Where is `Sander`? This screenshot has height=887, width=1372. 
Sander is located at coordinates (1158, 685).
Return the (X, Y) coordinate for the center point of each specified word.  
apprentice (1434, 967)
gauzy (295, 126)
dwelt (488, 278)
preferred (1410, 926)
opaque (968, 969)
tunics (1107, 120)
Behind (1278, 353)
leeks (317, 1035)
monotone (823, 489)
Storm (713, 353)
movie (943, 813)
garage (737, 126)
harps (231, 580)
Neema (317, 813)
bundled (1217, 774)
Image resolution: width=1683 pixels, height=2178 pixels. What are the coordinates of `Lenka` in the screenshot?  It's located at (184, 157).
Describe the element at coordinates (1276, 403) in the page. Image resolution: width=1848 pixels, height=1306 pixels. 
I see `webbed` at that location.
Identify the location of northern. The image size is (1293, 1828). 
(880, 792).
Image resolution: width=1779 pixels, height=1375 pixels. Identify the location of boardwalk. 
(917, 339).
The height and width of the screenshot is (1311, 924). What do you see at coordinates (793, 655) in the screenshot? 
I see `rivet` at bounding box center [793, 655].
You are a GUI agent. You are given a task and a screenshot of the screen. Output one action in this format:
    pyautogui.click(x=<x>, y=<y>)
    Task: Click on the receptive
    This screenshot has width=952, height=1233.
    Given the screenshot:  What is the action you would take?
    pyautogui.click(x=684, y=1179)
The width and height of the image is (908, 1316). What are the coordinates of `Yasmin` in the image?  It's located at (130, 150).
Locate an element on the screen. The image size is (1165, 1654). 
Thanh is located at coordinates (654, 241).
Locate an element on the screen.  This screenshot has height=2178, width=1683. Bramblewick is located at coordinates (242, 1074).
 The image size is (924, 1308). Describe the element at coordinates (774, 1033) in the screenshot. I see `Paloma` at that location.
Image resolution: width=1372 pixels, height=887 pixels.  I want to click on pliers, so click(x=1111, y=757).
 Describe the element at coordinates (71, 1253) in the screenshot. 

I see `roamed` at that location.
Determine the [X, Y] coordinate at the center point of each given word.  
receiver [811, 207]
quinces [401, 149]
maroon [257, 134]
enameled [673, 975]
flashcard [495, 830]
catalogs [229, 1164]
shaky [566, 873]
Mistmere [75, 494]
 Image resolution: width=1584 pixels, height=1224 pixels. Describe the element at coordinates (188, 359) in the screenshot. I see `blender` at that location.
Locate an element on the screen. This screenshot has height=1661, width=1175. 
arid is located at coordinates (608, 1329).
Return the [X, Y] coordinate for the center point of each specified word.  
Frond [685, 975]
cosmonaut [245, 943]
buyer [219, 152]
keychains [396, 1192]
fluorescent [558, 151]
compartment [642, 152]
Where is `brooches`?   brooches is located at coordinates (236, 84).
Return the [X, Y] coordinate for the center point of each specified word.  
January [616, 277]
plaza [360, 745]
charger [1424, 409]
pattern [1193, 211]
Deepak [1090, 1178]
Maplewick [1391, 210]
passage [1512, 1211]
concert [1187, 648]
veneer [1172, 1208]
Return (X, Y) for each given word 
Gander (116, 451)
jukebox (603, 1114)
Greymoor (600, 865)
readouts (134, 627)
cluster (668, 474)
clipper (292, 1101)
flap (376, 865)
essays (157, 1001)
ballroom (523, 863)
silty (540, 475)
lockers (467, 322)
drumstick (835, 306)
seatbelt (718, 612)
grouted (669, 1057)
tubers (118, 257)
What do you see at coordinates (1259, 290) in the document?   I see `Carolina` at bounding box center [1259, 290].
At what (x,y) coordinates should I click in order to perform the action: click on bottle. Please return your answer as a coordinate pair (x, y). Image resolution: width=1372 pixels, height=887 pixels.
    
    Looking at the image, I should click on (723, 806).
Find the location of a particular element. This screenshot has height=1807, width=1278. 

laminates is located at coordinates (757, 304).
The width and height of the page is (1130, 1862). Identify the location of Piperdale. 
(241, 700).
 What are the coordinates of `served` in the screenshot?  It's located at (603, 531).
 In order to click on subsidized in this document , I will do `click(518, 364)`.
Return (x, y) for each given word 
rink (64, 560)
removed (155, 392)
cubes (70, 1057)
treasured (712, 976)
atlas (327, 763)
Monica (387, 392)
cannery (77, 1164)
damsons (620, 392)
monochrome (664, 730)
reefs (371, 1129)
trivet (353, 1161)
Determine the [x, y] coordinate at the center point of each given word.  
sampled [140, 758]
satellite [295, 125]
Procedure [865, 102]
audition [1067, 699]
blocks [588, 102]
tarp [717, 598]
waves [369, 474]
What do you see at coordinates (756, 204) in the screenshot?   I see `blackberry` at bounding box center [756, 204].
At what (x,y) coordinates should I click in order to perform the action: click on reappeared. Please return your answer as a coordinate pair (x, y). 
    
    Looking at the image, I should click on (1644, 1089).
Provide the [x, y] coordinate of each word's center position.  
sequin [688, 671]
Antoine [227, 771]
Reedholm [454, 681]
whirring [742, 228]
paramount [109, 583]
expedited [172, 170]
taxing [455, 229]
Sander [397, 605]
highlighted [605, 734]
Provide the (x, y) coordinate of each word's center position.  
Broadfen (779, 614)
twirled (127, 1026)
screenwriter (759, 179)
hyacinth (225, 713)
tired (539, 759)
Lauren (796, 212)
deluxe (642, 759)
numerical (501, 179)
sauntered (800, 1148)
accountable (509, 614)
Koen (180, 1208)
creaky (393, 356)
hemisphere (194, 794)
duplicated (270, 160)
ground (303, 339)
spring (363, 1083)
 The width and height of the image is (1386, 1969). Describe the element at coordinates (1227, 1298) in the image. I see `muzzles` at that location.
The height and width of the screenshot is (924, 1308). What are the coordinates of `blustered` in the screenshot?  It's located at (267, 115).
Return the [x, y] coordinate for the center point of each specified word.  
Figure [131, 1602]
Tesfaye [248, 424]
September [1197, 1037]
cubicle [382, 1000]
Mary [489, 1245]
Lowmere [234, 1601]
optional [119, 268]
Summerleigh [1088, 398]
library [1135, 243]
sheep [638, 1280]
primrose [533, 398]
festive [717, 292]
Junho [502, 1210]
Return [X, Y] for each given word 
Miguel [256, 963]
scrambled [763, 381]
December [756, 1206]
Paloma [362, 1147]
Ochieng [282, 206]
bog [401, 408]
-*-
— What is expected —
Copy word for word the part of the data that opens with the line containing "The width and height of the page" and closes with the line containing "trivet (353, 1161)", both lines included.

— Full response —
The width and height of the page is (1130, 1862). Identify the location of Piperdale. 
(241, 700).
 What are the coordinates of `served` in the screenshot?  It's located at (603, 531).
 In order to click on subsidized in this document , I will do `click(518, 364)`.
Return (x, y) for each given word 
rink (64, 560)
removed (155, 392)
cubes (70, 1057)
treasured (712, 976)
atlas (327, 763)
Monica (387, 392)
cannery (77, 1164)
damsons (620, 392)
monochrome (664, 730)
reefs (371, 1129)
trivet (353, 1161)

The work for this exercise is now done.